▶ _Your objective_: Taking the line that contains "(311, 436) = (453, 366): pink" as the first, copy exactly every line through the last line of the records, and nothing else.

[Dataset records]
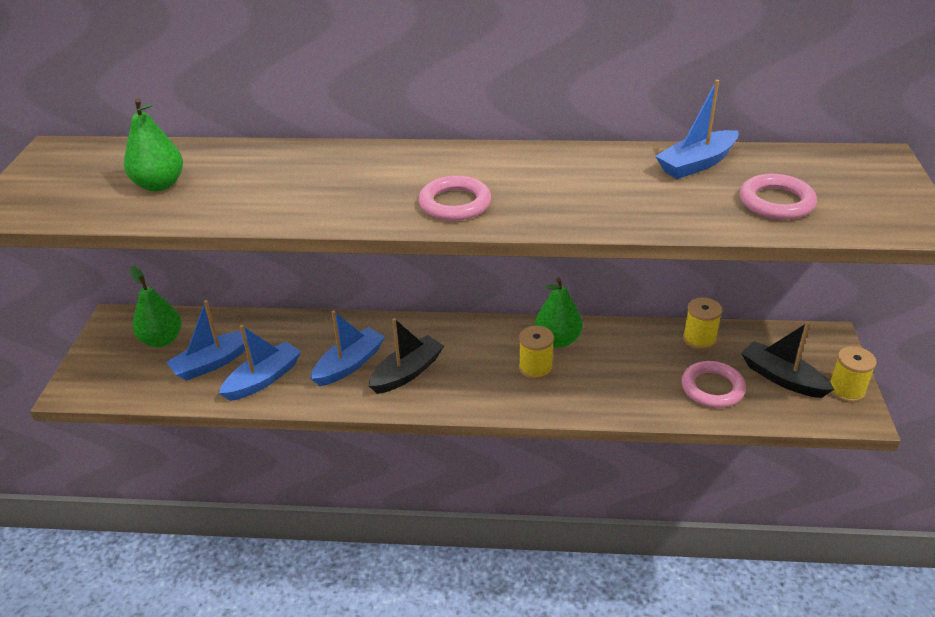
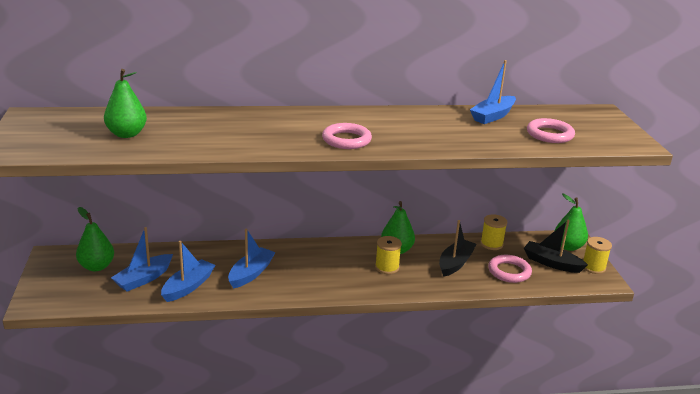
camera: 15 degrees left, 10 degrees down
(407, 372) = (296, 276): black boat -> black boat (455, 263)
(816, 351) = (568, 246): none -> green pear

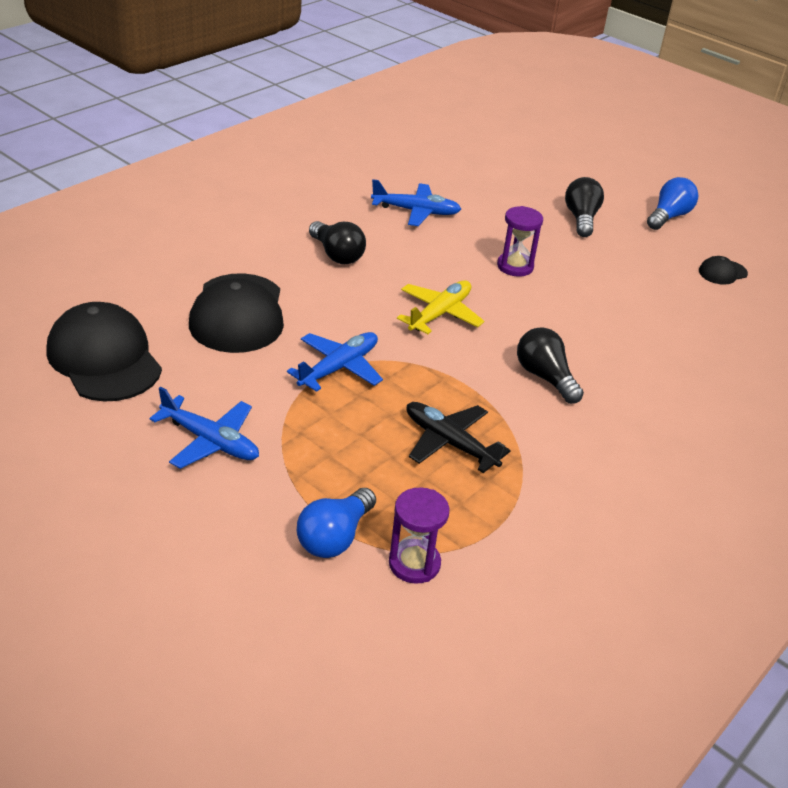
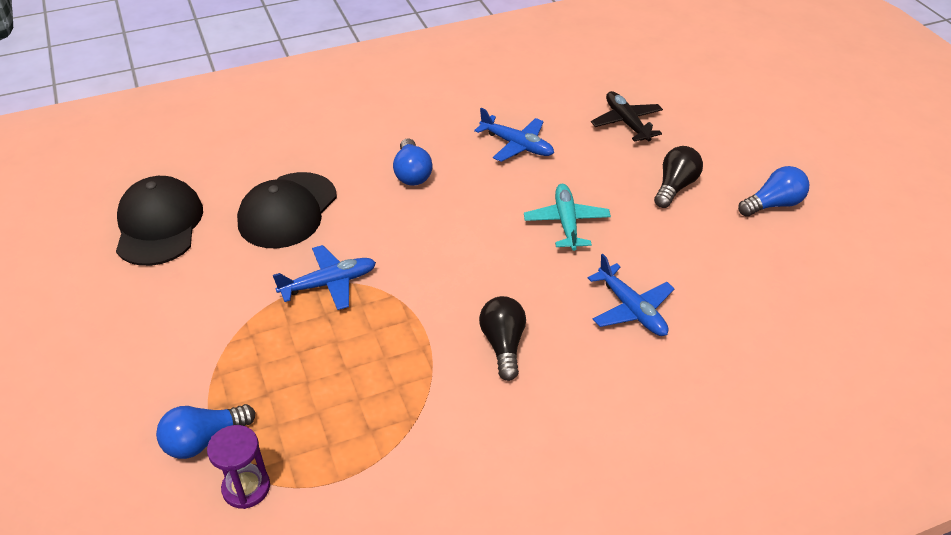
camera: 30 degrees right, 5 degrees up
(210, 441) = (178, 321): blue plane -> blue plane (631, 309)
(337, 255) = (412, 173): black light bulb -> blue light bulb
(439, 314) = (456, 254): yellow plane -> none
(450, 443) = (365, 384): black plane -> black plane (627, 123)
(515, 266) = (566, 223): purple hourglass -> turquoise plane
(722, 272) = (783, 281): black cap -> none

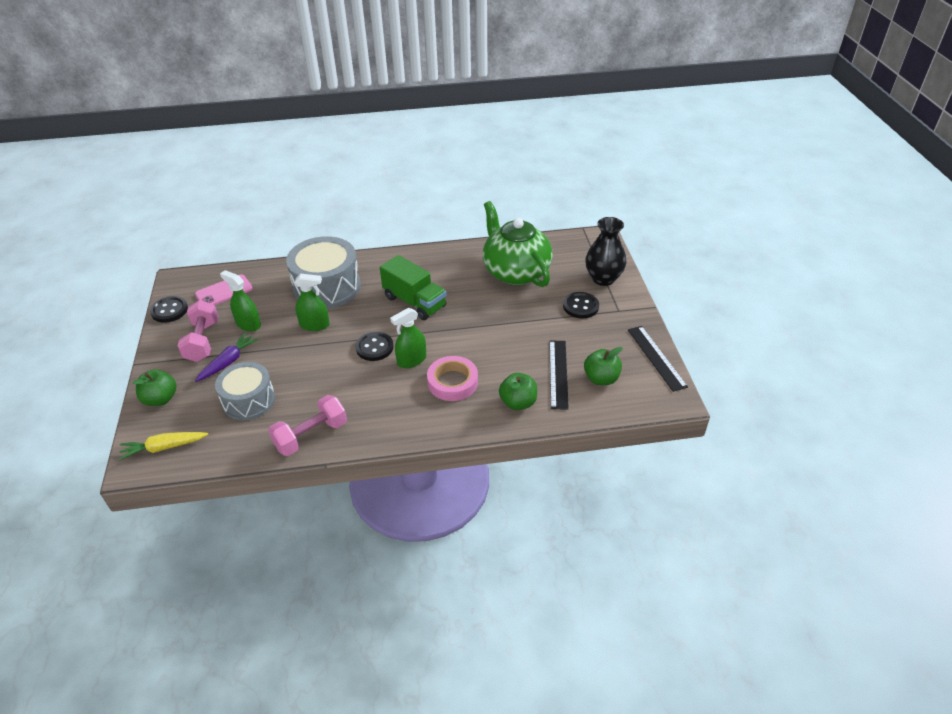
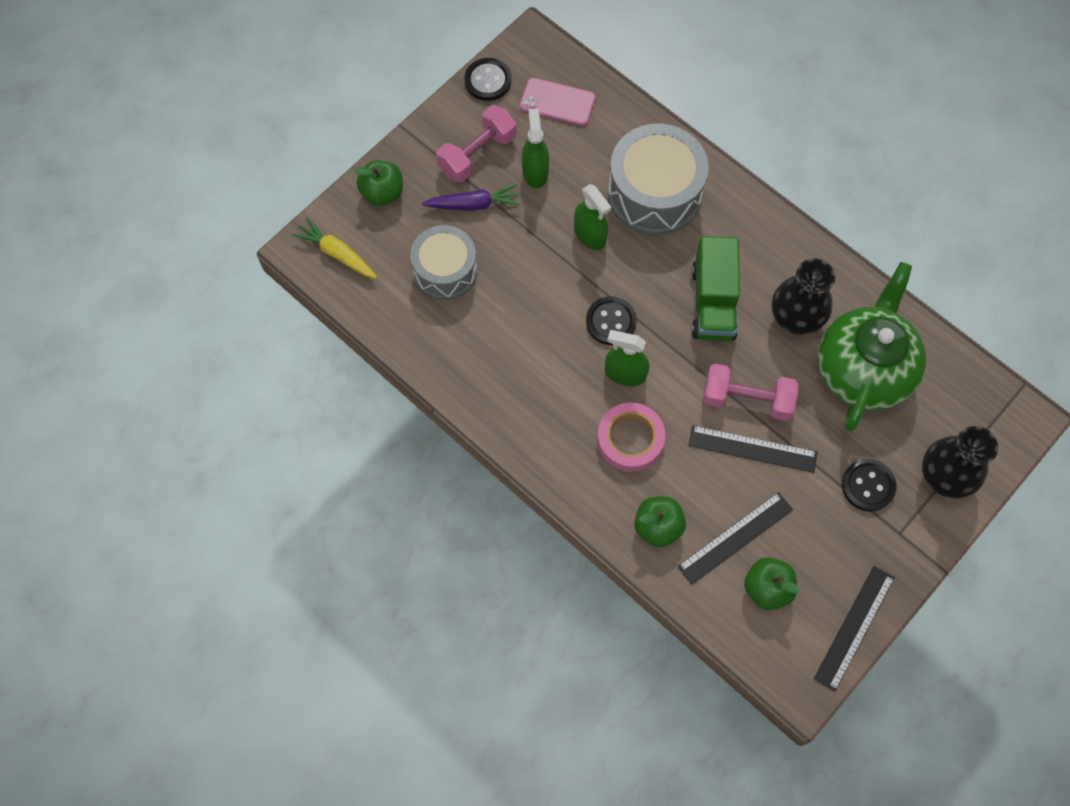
camera: 50 degrees right, 25 degrees up
(311, 436) = (453, 366): pink dumbbell -> pink dumbbell (746, 399)
(460, 278) = (795, 318): none -> black vase
(514, 336) = (752, 449): none -> black ruler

▶ _Solution for this problem_:
(311, 436) = (453, 366): pink dumbbell -> pink dumbbell (746, 399)
(460, 278) = (795, 318): none -> black vase
(514, 336) = (752, 449): none -> black ruler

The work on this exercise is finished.